* Prompt *
Restate word for word the span of lines that opens with the line containing "camera: 25 degrees left, 5 degrees down" and closes with the last line of the material. Include both ends and nothing more.

* Supplied entries *
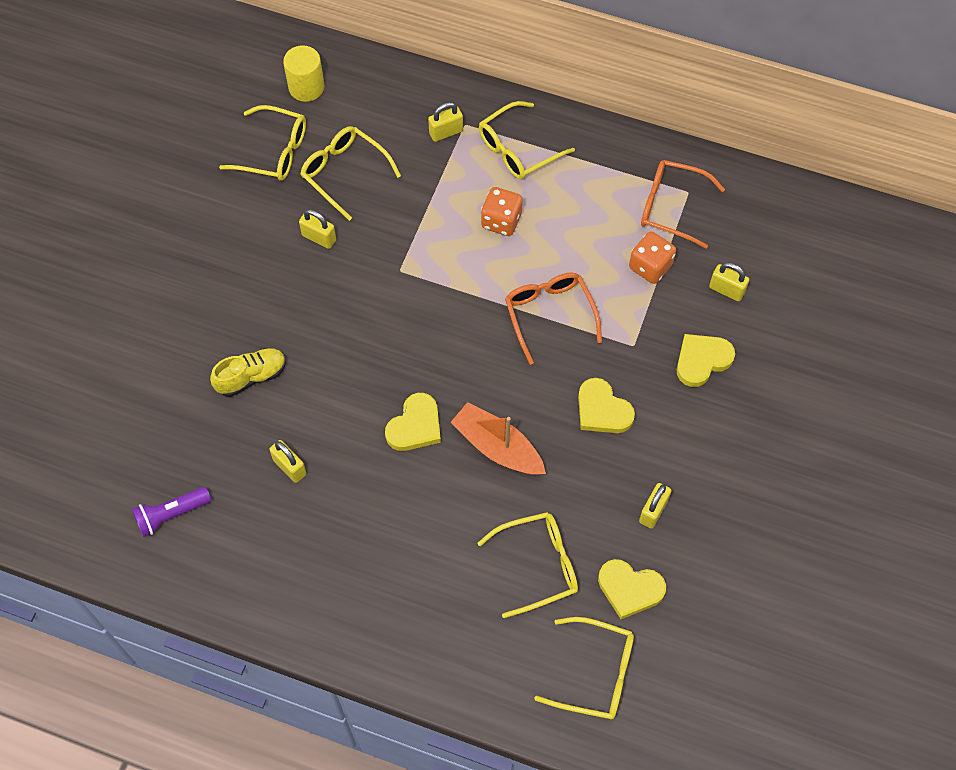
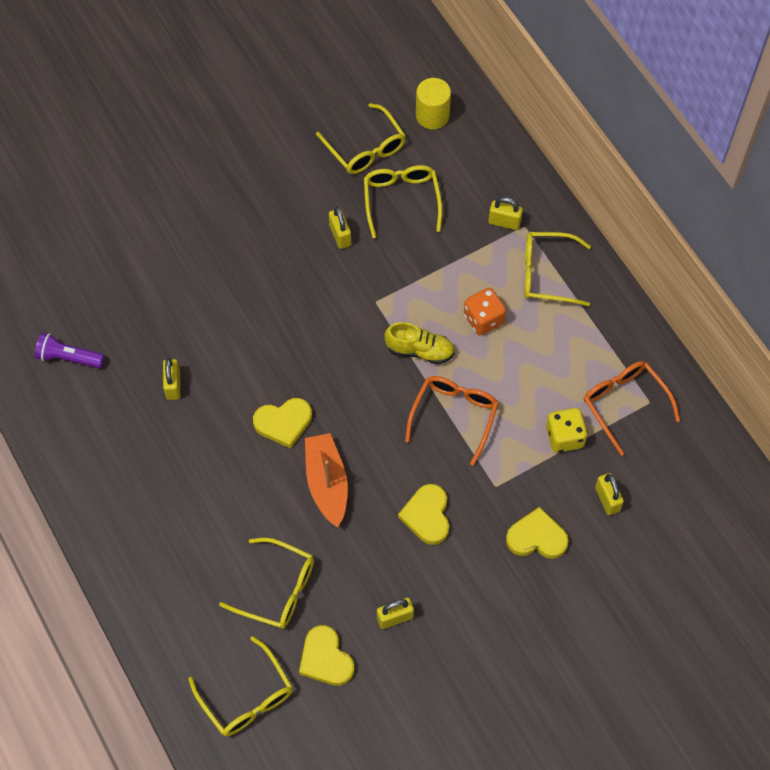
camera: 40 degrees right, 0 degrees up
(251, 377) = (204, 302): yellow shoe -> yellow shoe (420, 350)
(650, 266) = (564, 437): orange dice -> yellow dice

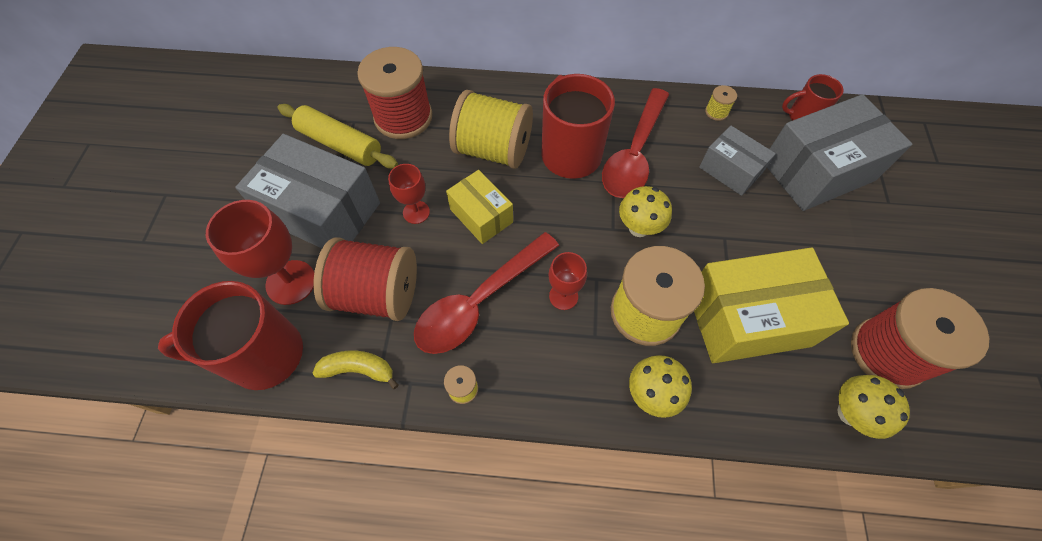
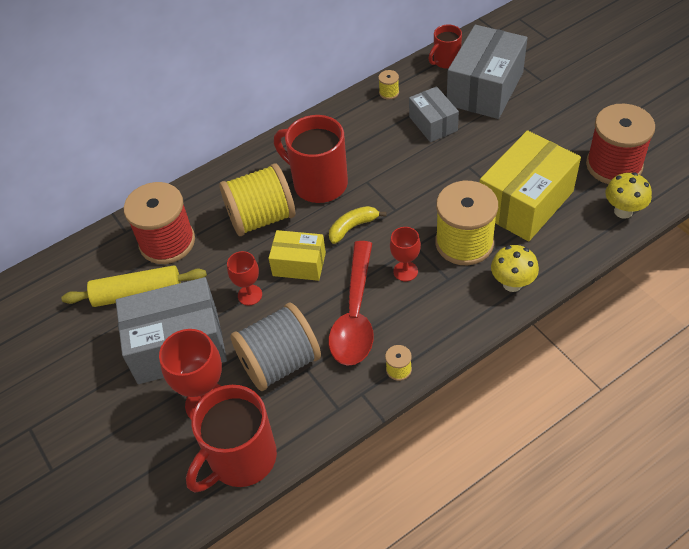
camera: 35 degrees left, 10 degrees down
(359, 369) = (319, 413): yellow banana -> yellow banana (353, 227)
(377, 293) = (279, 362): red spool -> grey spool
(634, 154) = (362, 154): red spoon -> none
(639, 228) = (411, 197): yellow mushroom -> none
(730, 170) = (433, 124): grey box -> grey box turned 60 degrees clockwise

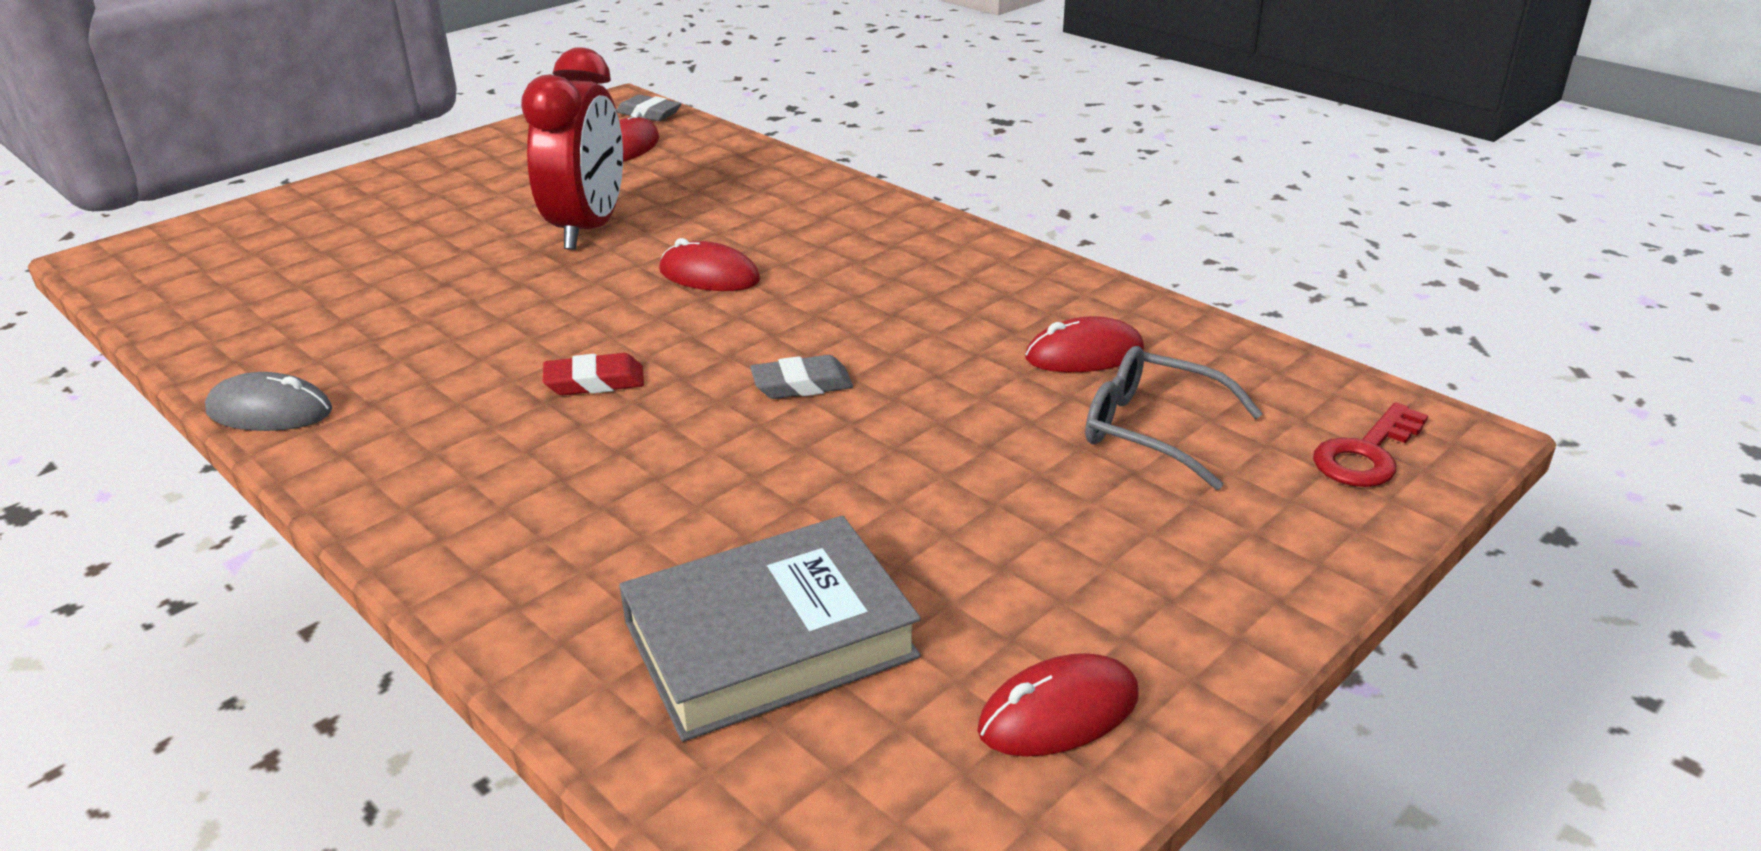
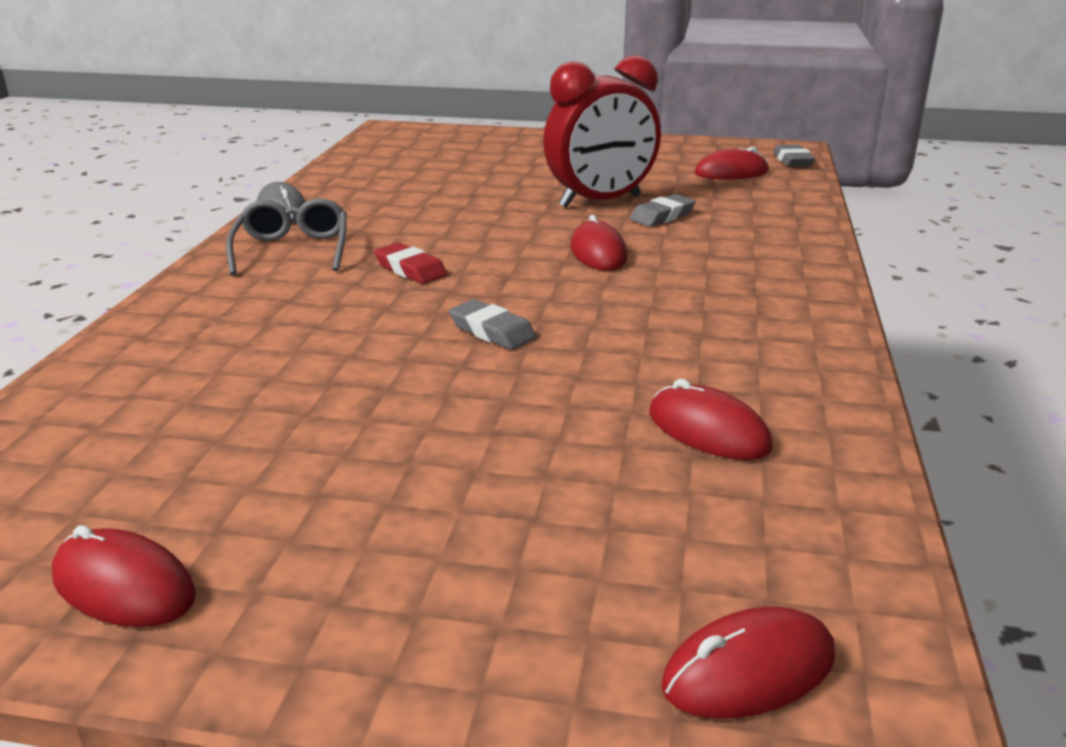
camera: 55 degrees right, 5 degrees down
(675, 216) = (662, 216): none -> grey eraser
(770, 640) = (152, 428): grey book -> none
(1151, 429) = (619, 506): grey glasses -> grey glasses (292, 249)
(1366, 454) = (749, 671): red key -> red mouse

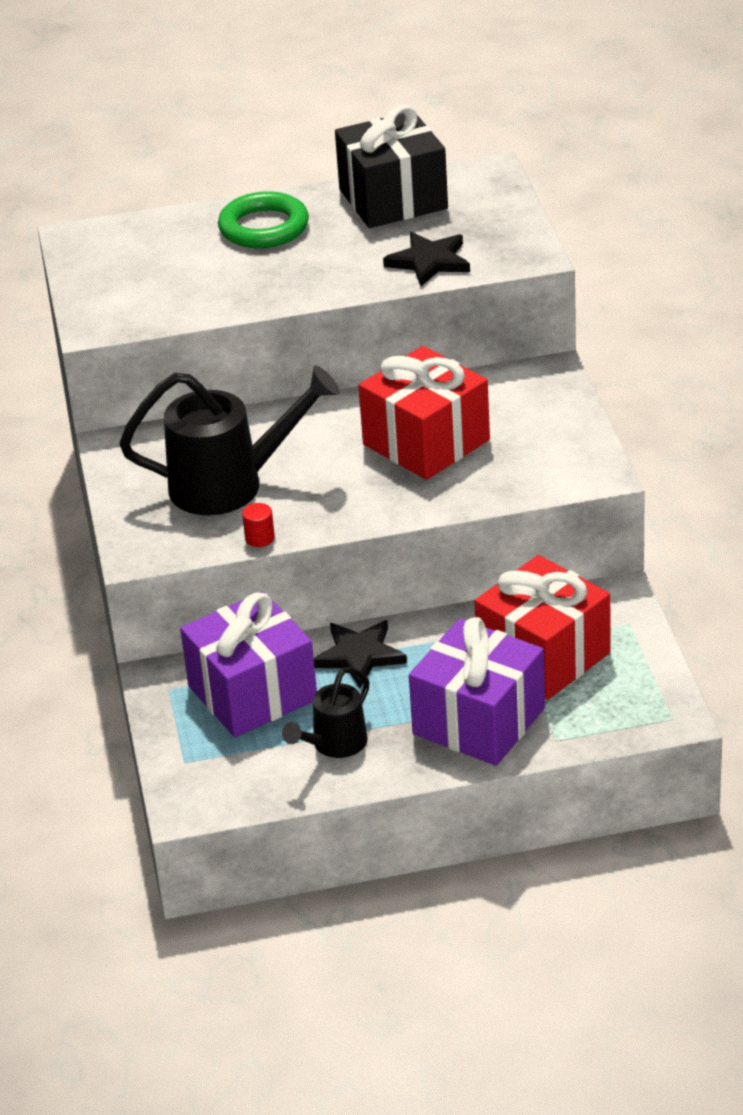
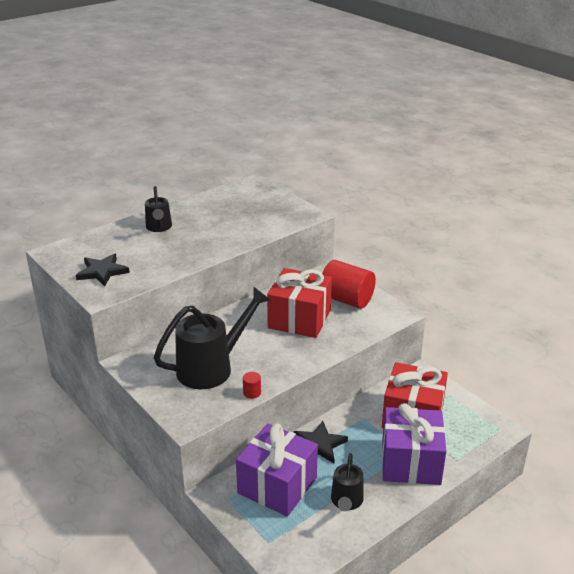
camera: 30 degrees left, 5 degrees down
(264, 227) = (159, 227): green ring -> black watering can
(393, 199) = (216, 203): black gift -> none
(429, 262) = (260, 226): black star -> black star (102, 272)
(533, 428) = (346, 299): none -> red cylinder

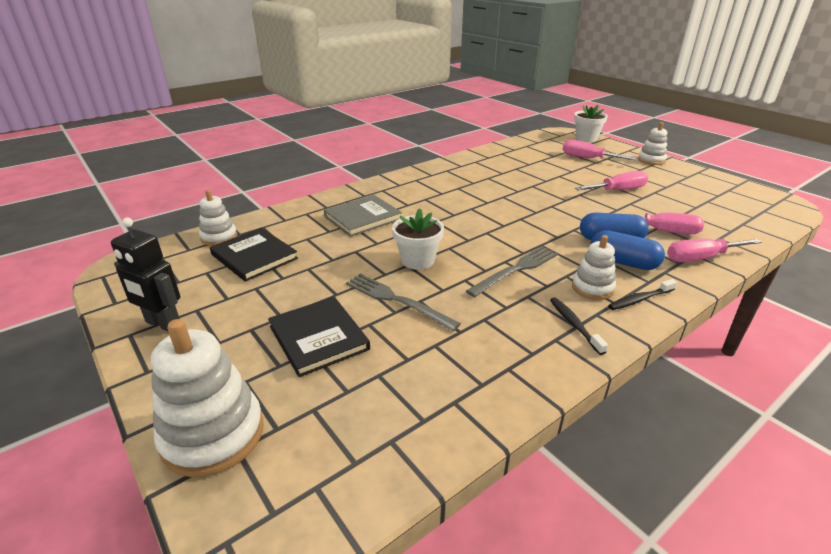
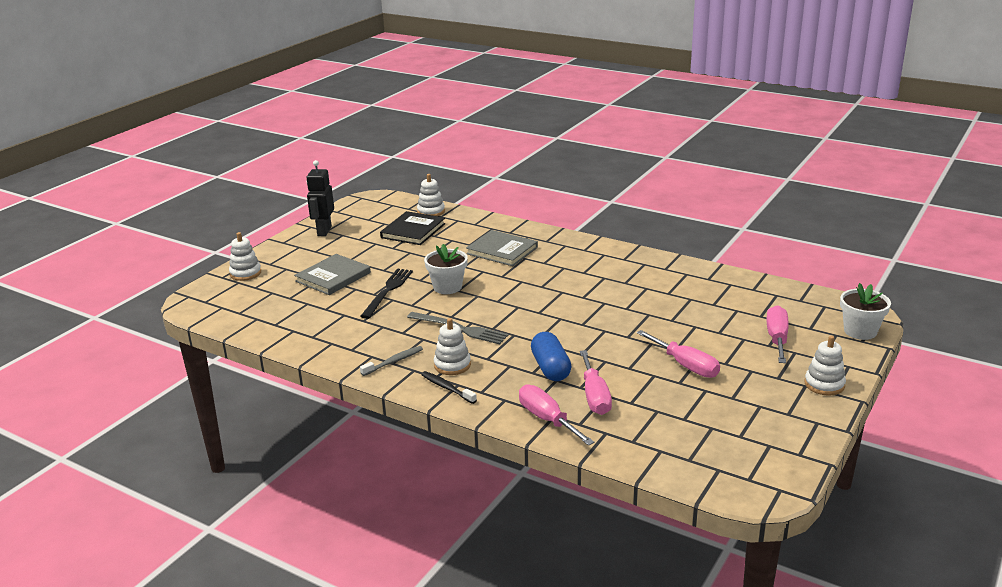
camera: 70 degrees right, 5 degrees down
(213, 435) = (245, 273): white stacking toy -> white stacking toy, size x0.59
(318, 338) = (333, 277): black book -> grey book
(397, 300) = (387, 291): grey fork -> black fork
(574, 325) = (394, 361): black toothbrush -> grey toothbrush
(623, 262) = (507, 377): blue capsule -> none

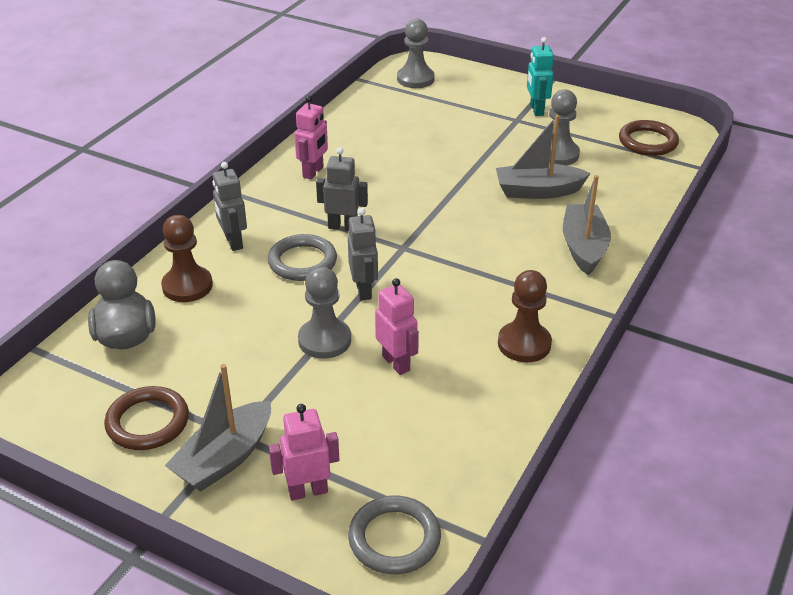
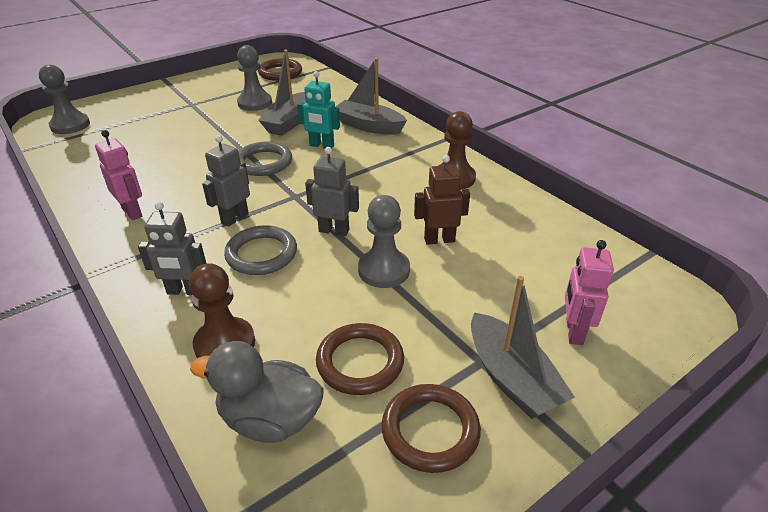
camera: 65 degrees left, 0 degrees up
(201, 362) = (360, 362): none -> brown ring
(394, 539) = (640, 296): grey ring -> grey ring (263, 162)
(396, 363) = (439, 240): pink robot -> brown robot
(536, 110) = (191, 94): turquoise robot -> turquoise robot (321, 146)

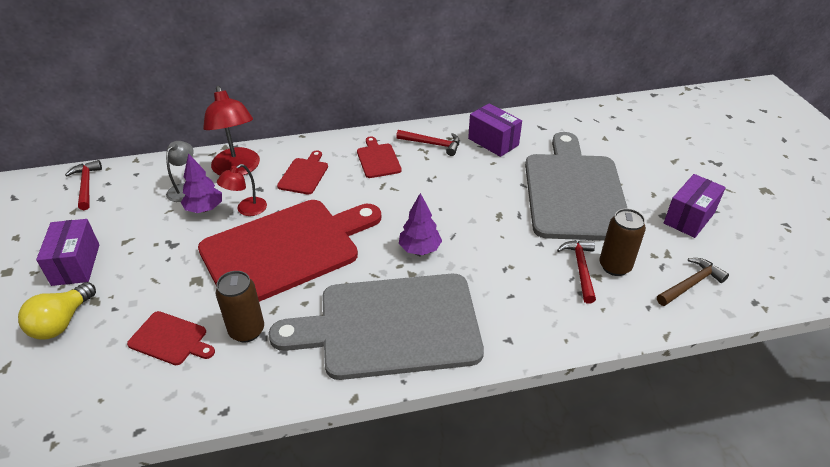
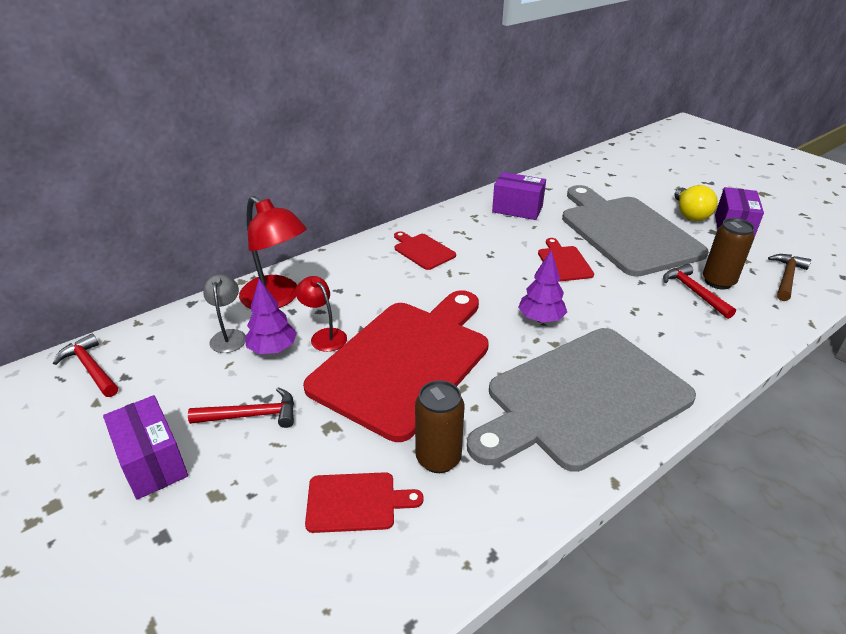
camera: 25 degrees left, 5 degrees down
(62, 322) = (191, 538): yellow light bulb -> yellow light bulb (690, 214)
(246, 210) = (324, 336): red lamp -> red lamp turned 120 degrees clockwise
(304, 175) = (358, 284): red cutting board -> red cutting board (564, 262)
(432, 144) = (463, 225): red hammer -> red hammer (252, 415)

* Reply to the exercise *
camera: 25 degrees left, 5 degrees down
(62, 322) = (191, 538): yellow light bulb -> yellow light bulb (690, 214)
(246, 210) = (324, 336): red lamp -> red lamp turned 120 degrees clockwise
(304, 175) = (358, 284): red cutting board -> red cutting board (564, 262)
(432, 144) = (463, 225): red hammer -> red hammer (252, 415)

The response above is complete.